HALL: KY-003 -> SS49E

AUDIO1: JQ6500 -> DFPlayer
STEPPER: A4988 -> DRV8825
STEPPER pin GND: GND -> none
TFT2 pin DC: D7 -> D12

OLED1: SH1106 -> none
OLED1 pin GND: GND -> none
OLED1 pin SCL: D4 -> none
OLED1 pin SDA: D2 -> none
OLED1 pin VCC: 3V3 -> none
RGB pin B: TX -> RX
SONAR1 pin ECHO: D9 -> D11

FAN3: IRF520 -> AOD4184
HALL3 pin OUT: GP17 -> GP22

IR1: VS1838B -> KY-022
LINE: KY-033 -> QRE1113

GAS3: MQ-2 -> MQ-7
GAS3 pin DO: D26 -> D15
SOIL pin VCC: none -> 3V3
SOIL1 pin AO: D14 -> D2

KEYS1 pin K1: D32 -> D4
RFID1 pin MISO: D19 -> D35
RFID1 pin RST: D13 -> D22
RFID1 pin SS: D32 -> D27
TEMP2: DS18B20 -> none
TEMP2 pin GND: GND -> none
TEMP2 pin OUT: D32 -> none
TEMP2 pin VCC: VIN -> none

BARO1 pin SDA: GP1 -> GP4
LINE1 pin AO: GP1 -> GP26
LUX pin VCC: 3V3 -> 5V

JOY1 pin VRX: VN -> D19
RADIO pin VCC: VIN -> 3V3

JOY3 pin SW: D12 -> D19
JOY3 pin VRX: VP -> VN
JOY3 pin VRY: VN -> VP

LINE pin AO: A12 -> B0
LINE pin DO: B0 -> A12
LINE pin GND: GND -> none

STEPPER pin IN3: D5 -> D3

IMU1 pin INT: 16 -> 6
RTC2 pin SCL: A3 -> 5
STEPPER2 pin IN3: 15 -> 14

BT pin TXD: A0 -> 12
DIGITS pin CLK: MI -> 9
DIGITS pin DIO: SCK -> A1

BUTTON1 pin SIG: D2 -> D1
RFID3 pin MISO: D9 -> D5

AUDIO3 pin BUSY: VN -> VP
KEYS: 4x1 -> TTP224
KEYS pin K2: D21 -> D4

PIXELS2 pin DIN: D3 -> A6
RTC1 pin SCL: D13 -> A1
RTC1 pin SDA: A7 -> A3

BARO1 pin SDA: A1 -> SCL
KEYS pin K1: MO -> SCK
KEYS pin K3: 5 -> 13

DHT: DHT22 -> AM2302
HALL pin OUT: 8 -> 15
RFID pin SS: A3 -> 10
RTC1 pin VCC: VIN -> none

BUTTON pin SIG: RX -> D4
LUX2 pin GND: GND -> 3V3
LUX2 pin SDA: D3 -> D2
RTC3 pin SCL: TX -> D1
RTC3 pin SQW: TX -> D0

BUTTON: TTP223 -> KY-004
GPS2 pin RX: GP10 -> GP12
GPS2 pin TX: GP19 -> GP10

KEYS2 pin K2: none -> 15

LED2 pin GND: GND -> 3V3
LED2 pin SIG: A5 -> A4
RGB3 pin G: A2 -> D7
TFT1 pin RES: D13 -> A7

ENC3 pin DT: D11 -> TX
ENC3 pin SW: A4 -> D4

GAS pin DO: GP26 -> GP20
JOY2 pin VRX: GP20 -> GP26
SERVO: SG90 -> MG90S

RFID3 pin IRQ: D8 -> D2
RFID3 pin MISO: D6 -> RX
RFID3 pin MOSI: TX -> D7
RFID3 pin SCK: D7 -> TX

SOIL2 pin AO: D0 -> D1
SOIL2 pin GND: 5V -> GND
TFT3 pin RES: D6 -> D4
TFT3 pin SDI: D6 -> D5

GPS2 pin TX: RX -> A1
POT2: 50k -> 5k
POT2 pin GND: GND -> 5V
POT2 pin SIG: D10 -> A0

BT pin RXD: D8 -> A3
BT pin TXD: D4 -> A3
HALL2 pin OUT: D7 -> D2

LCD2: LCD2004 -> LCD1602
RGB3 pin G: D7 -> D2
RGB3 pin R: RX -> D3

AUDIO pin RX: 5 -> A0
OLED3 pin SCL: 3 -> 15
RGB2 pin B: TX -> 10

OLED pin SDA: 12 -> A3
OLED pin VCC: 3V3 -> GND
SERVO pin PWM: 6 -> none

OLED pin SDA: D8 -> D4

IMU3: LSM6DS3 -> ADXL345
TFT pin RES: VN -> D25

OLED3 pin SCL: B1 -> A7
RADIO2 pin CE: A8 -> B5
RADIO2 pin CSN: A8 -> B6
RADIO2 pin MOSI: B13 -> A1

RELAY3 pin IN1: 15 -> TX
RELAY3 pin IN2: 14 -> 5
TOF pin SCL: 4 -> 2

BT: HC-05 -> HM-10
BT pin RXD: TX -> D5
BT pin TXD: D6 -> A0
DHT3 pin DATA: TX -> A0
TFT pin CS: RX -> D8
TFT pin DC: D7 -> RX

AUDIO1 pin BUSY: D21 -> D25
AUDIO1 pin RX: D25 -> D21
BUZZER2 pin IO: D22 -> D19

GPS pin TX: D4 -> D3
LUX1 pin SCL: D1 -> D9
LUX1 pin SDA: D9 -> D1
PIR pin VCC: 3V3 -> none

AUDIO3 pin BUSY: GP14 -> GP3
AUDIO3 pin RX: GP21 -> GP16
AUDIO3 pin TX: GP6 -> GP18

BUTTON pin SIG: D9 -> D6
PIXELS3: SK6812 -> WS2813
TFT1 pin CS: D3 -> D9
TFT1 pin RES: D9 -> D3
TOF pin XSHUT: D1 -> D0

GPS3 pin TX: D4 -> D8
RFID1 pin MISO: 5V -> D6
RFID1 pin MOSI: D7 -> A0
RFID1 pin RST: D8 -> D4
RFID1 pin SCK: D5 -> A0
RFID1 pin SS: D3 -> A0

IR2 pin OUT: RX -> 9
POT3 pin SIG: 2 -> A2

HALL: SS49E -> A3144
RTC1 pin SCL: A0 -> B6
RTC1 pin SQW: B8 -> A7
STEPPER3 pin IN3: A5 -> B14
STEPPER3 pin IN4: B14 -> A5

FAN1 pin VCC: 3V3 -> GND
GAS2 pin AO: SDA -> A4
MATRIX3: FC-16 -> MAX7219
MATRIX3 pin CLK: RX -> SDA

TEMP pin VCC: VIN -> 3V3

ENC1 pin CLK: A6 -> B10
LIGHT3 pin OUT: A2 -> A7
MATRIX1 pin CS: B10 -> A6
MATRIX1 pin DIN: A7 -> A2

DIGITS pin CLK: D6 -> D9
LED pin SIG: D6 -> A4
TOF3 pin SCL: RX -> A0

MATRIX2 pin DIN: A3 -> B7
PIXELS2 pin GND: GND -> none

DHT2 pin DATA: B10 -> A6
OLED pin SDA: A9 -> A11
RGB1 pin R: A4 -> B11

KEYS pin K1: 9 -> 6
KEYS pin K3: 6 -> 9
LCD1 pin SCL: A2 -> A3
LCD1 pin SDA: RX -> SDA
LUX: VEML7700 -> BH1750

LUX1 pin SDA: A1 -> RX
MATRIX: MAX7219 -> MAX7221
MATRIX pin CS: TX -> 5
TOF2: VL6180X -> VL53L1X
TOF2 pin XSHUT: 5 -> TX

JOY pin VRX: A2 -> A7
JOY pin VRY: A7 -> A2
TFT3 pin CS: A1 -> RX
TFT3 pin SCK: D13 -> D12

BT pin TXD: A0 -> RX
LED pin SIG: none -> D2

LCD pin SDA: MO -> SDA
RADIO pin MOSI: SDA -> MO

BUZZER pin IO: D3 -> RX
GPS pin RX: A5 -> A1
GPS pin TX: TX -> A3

- _Your goal_
Out of the entries, pull every line that mentions "DATA".

- _Answer to this exercise_
DHT3 pin DATA: TX -> A0
DHT2 pin DATA: B10 -> A6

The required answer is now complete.